TASK DESCRIPTION
Pictures aside, repeat all the entries below exactly as they appear.

[Edit tracking data]
*** Block opens ***

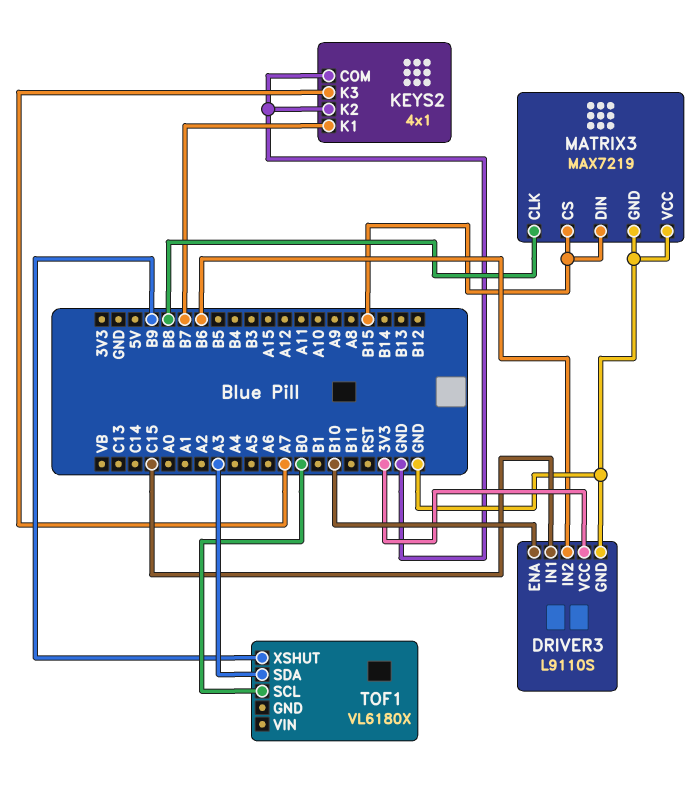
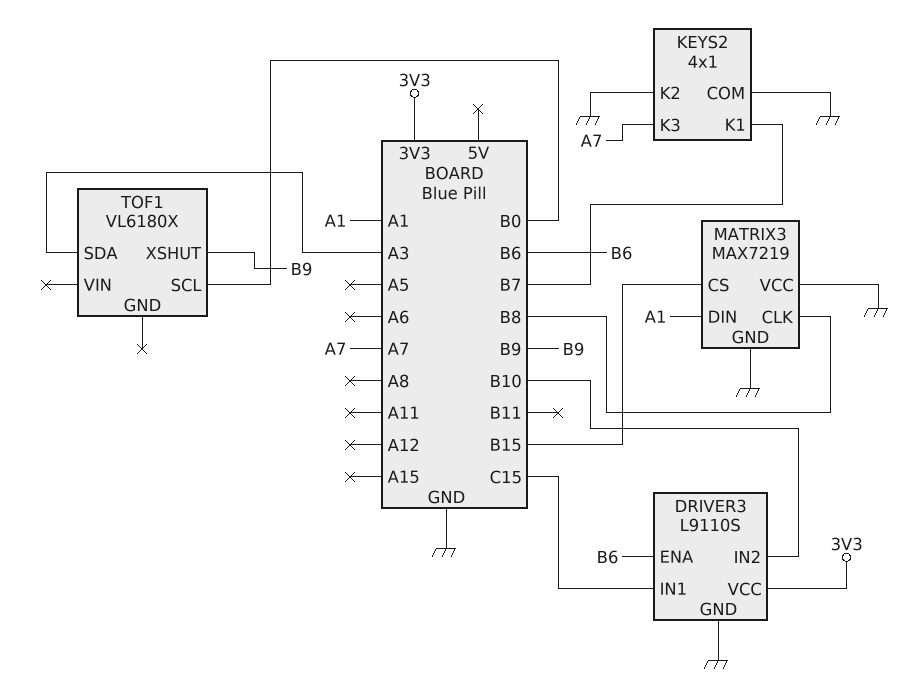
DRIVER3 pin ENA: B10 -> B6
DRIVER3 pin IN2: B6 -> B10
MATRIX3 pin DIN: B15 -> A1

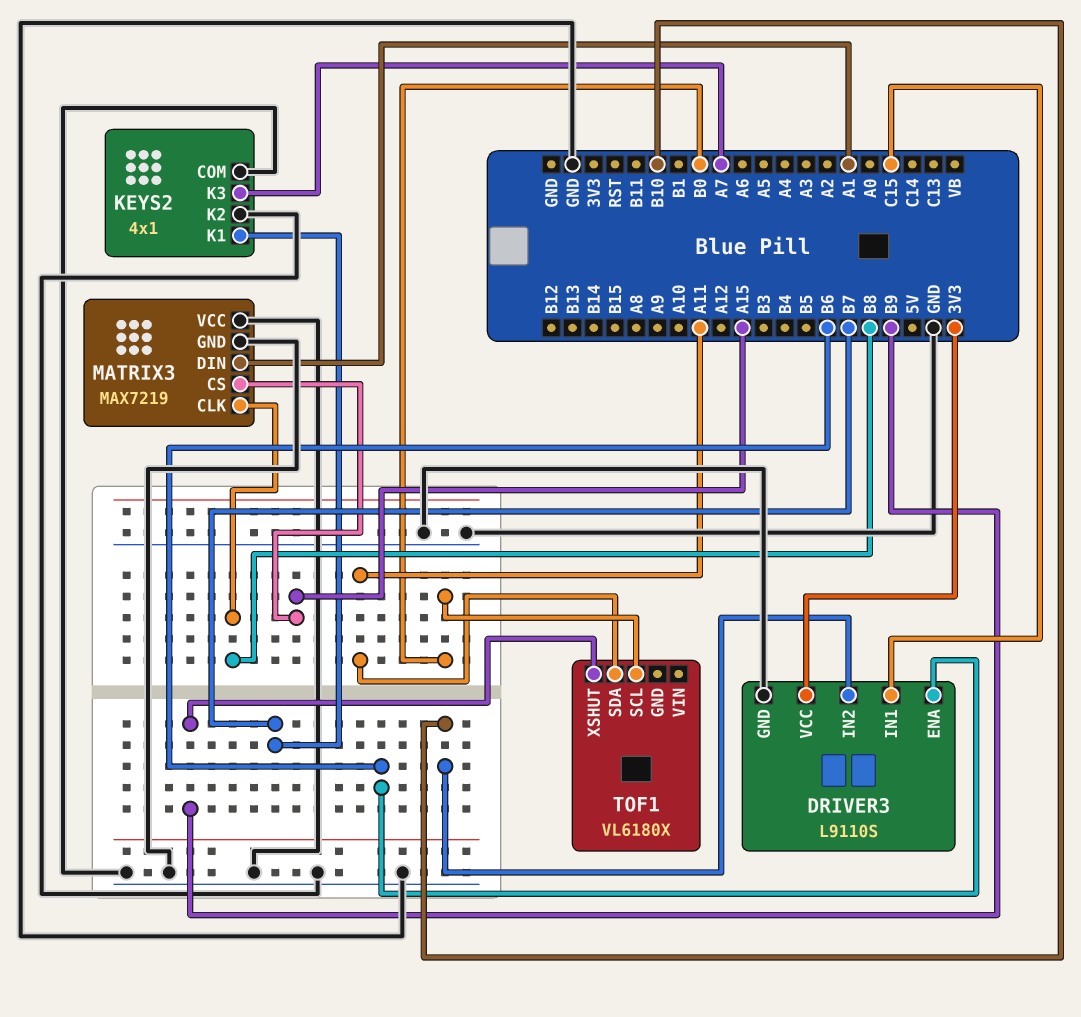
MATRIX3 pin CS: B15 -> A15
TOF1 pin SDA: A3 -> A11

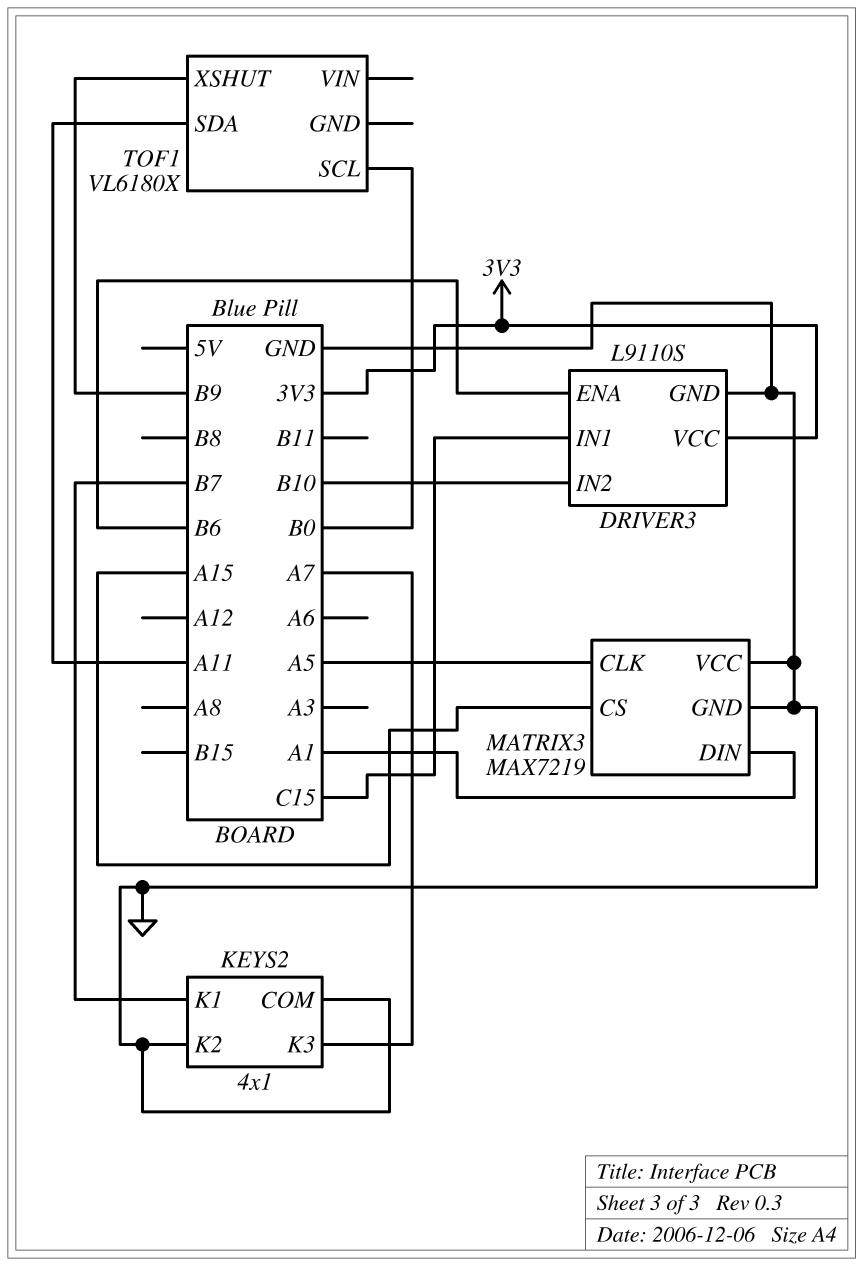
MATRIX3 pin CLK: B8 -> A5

*** Block closes ***

TASK SOLUTION
DRIVER3 pin ENA: B10 -> B6
DRIVER3 pin IN2: B6 -> B10
MATRIX3 pin DIN: B15 -> A1

MATRIX3 pin CS: B15 -> A15
TOF1 pin SDA: A3 -> A11

MATRIX3 pin CLK: B8 -> A5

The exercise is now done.